| DATASET EXTRACT |
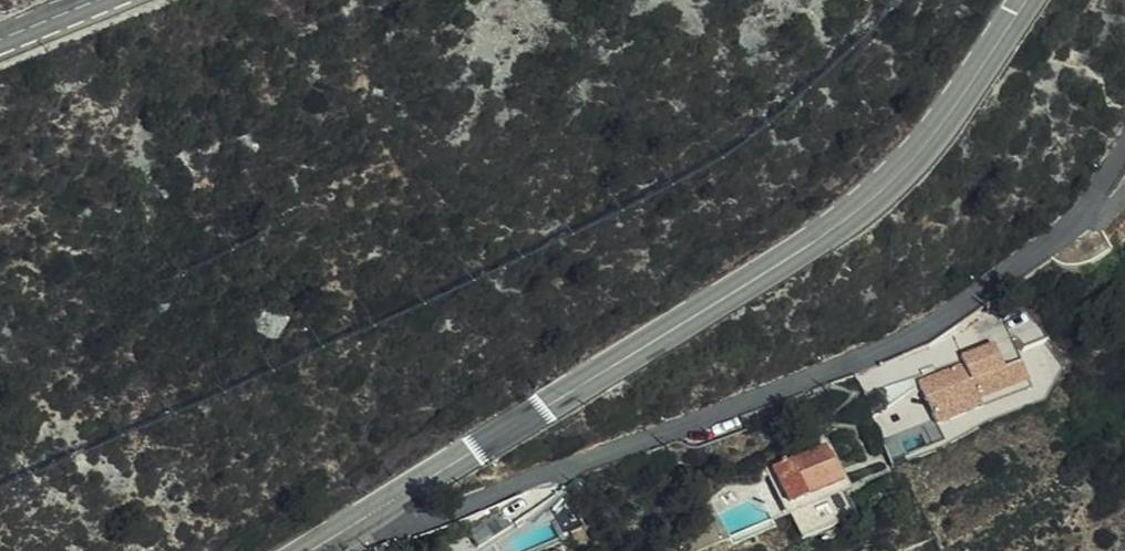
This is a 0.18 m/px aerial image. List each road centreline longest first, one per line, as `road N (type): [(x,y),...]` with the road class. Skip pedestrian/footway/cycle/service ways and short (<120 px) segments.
road 1 (residential): [(377,504),(395,525),(421,526),(884,345),(972,302),(1041,256),(1082,213),(1124,145)]
road 2 (secondary): [(377,504),(825,235),(941,124),(1025,0)]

| HOW TO COMPLETE THIS TASK |
The expected result is the material restated word for word, minus any picture.

| RESPONSE TO THE EXERCISE |
This is a 0.18 m/px aerial image. List each road centreline longest first, one per line, as `road N (type): [(x,y),...]` with the road class. Skip pedestrian/footway/cycle/service ways and short (<120 px) segments.
road 1 (residential): [(377,504),(395,525),(421,526),(884,345),(972,302),(1041,256),(1082,213),(1124,145)]
road 2 (secondary): [(377,504),(825,235),(941,124),(1025,0)]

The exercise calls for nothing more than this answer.